■ **DATA IN THIS EXERCISE**:
================

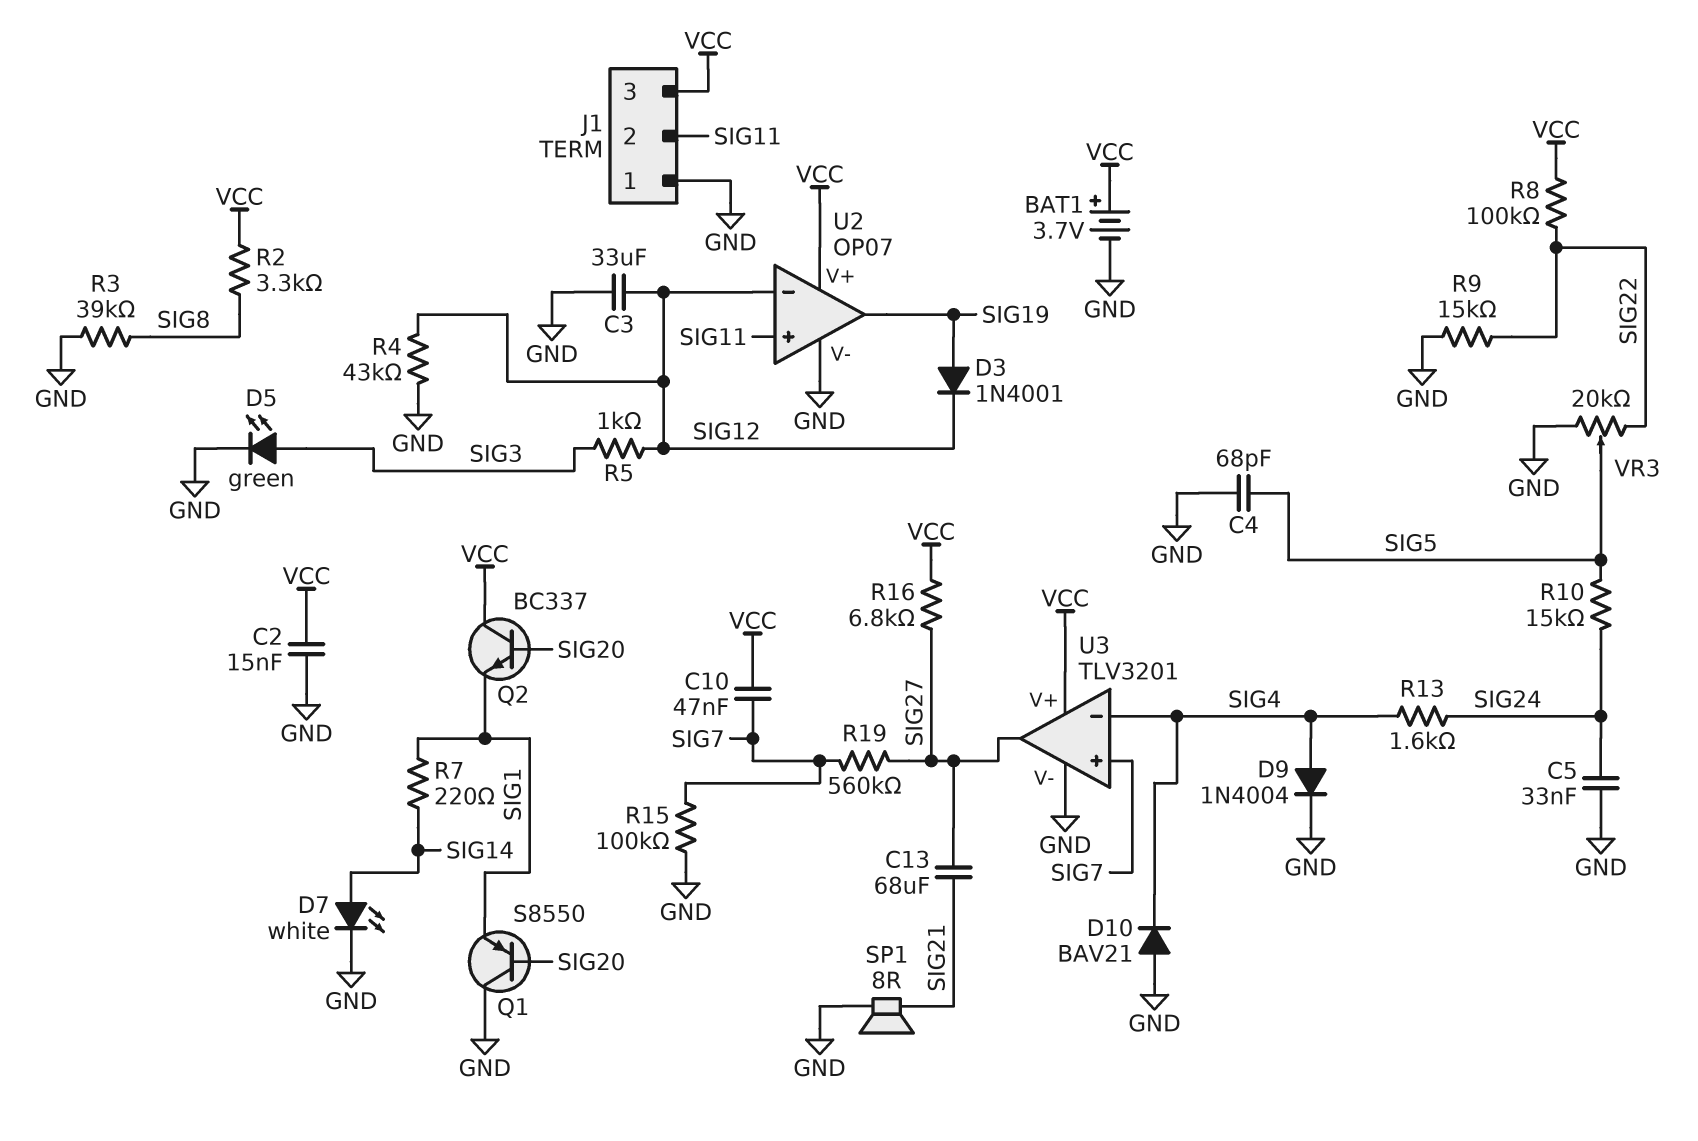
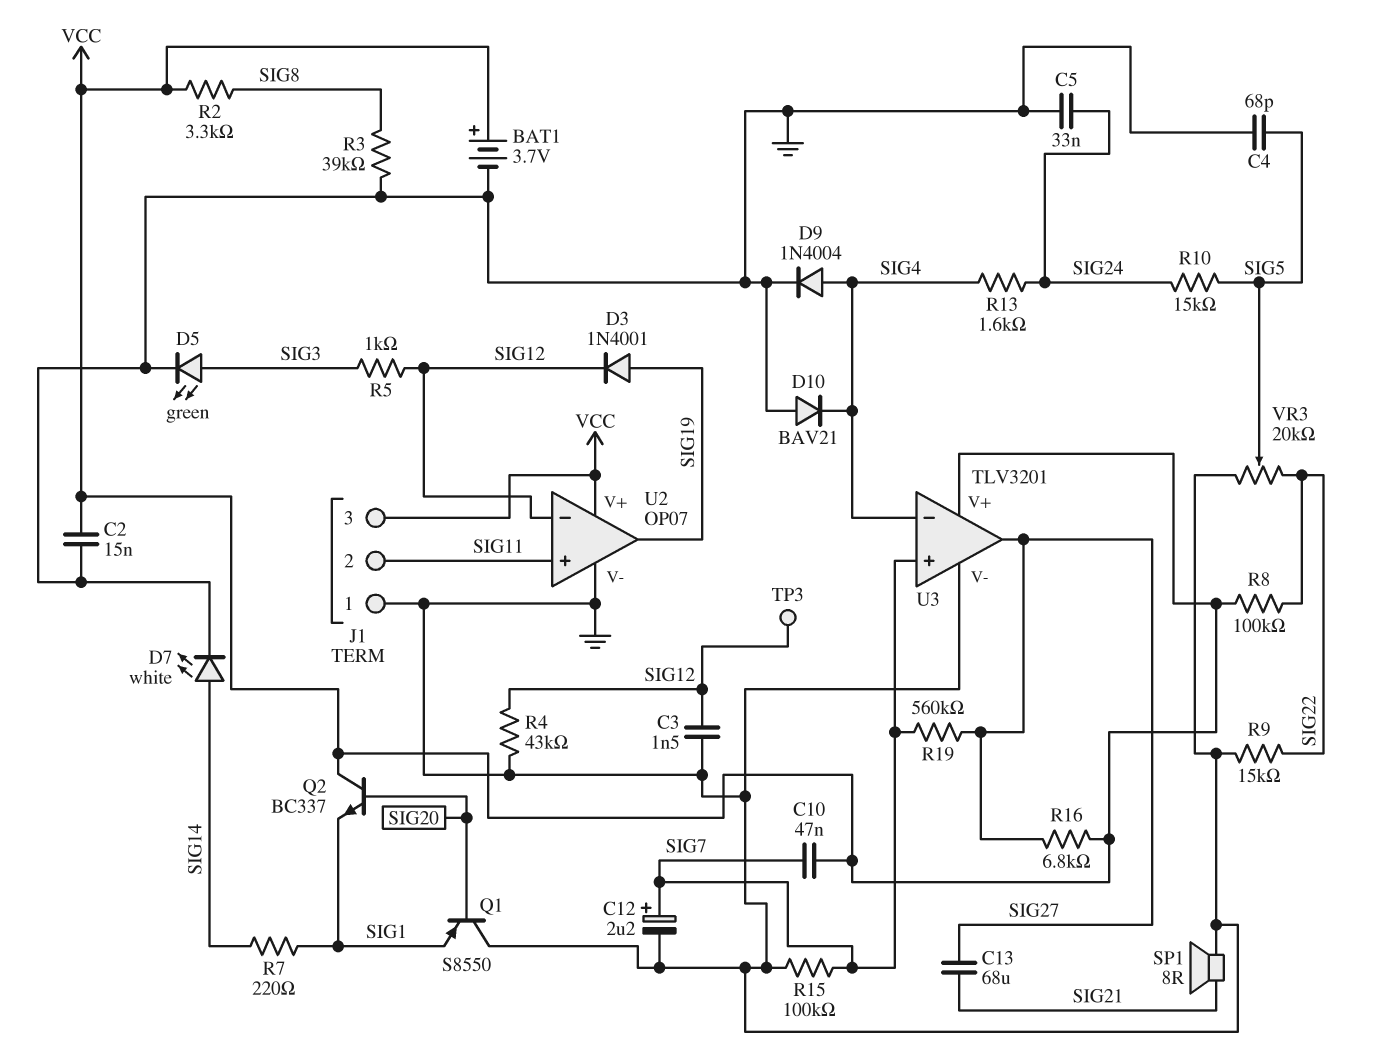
C3: 33uF (GND, SIG12) -> 1.5nF (GND, SIG12)
C12: none -> 2.2uF (plus SIG7, minus GND)
TP3: none -> test point (SIG12)

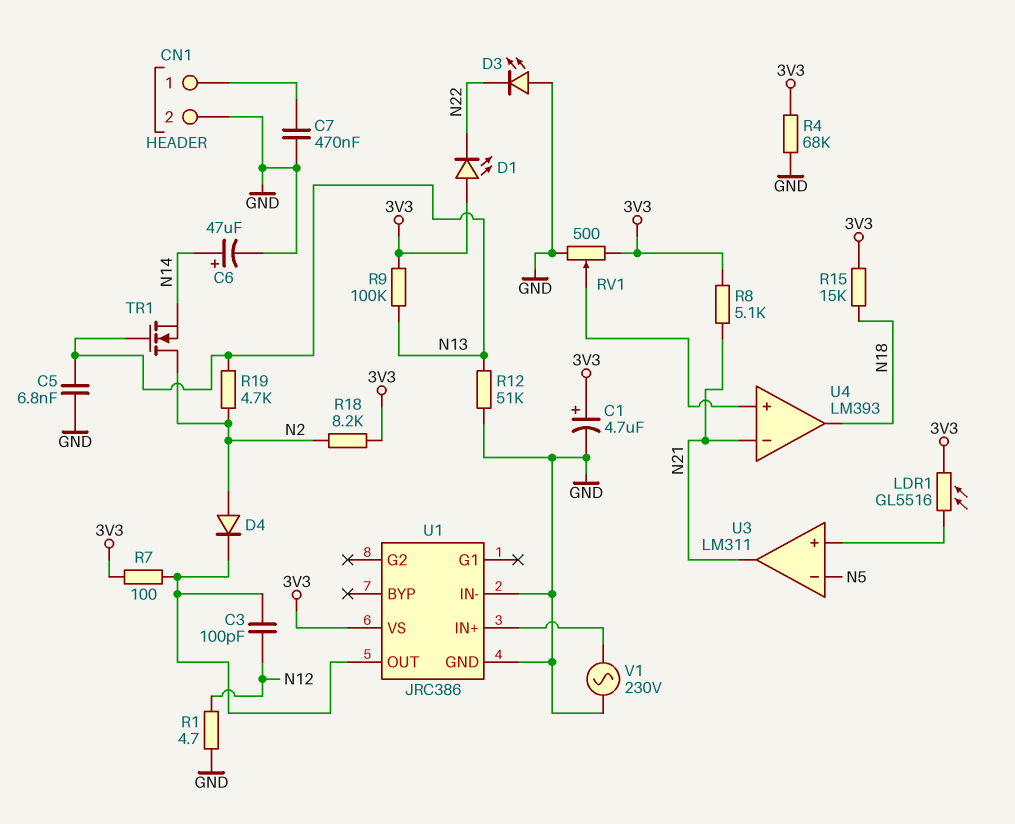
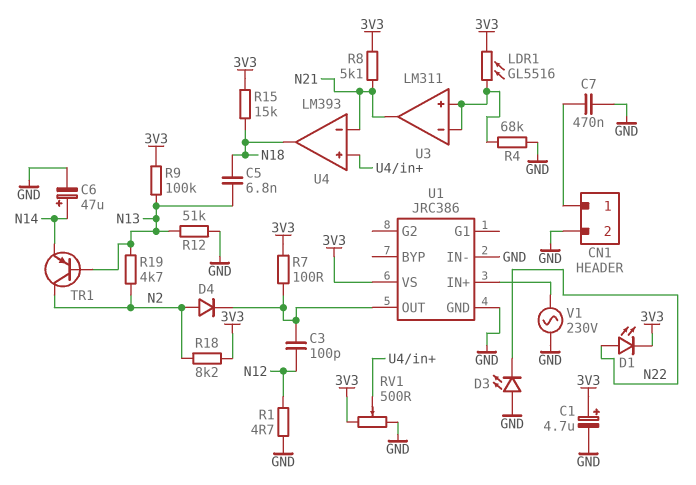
C5: 6.8nF (GND, N13) -> 6.8nF (N13, N18)
D1: LED (A 3V3, K N22) -> LED (A N22, K 3V3)
R4: 68k (3V3, GND) -> 68k (GND, U3/in+)
TR1: NMOS (G N13, D N2, S N14) -> PNP (B N13, C N2, E N14)
U3 pin in-: N5 -> U3/in+

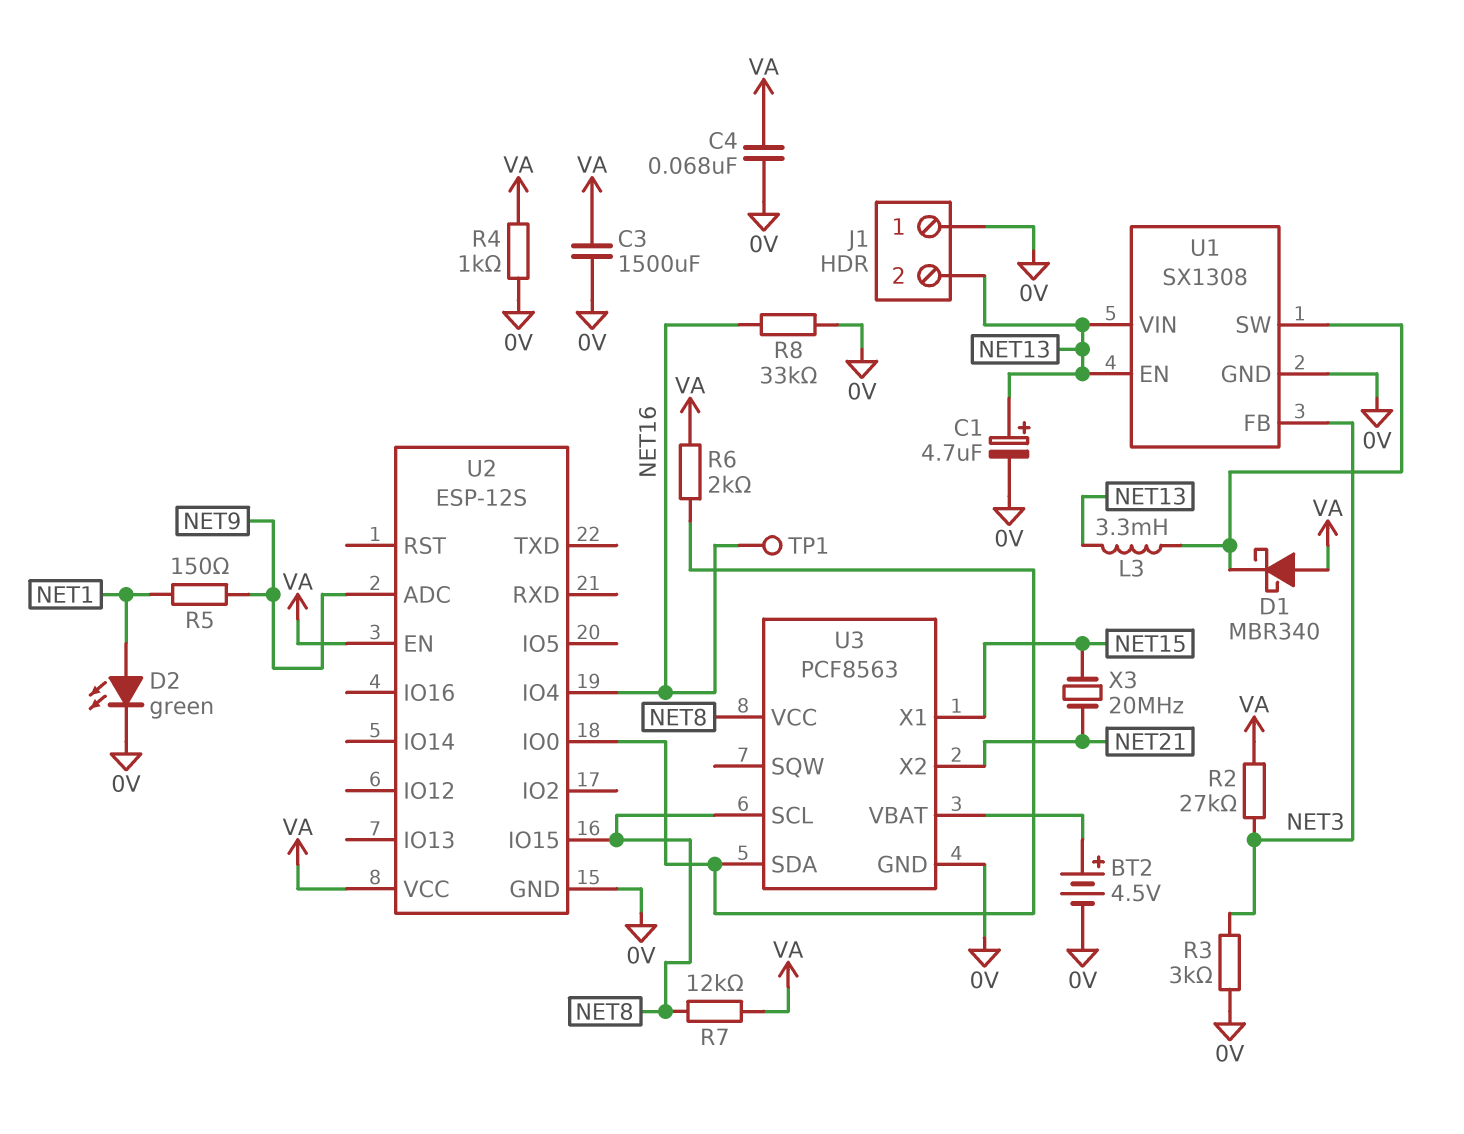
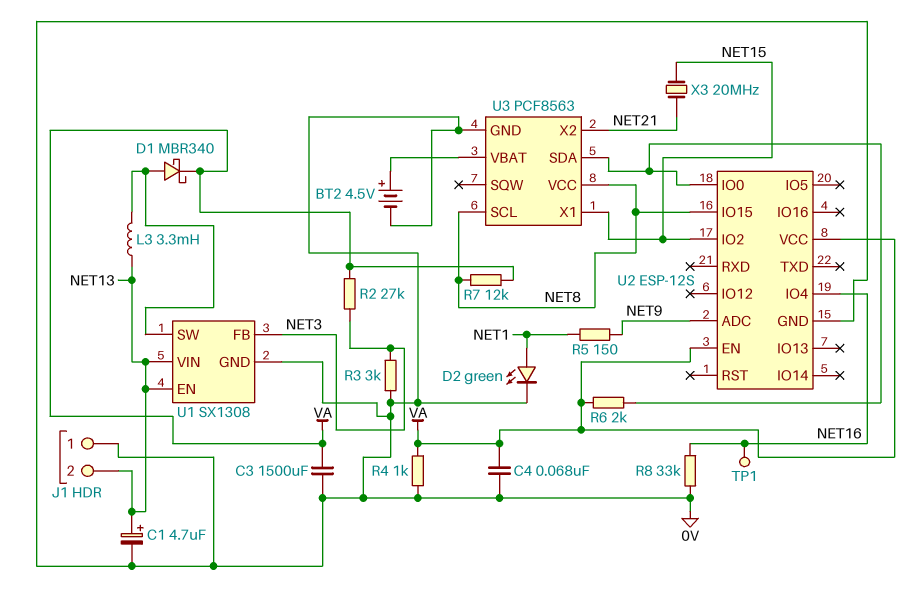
D1: schottky MBR340 (A VA, K U1/SW) -> schottky MBR340 (A U1/SW, K VA)
U2 pin IO2: none -> NET15

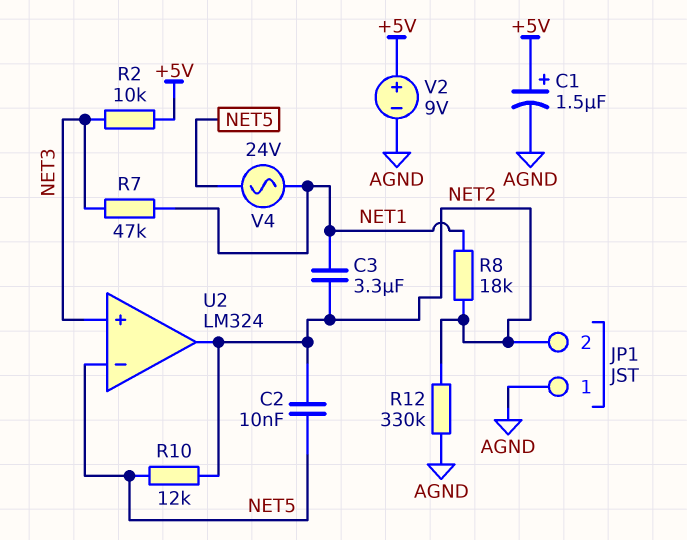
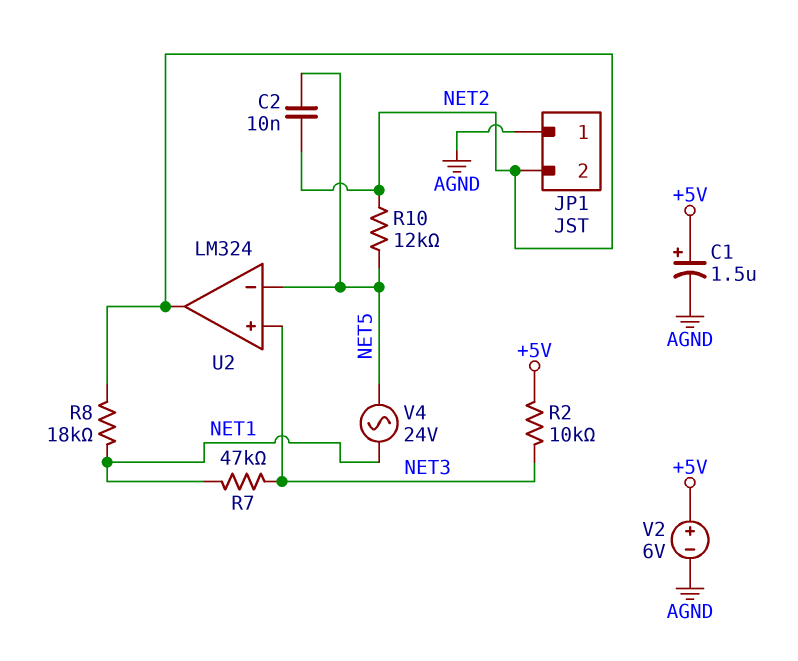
C3: 3.3uF (NET1, NET2) -> none
R12: 330k (AGND, NET2) -> none
V2: 9V (plus +5V, minus AGND) -> 6V (plus +5V, minus AGND)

================

■ **BRIEF**: Counting only lines that hold the string "AGND", give the number of such lines in the records. Write nothing else.

■ **RESULT OF THIS TASK**: 2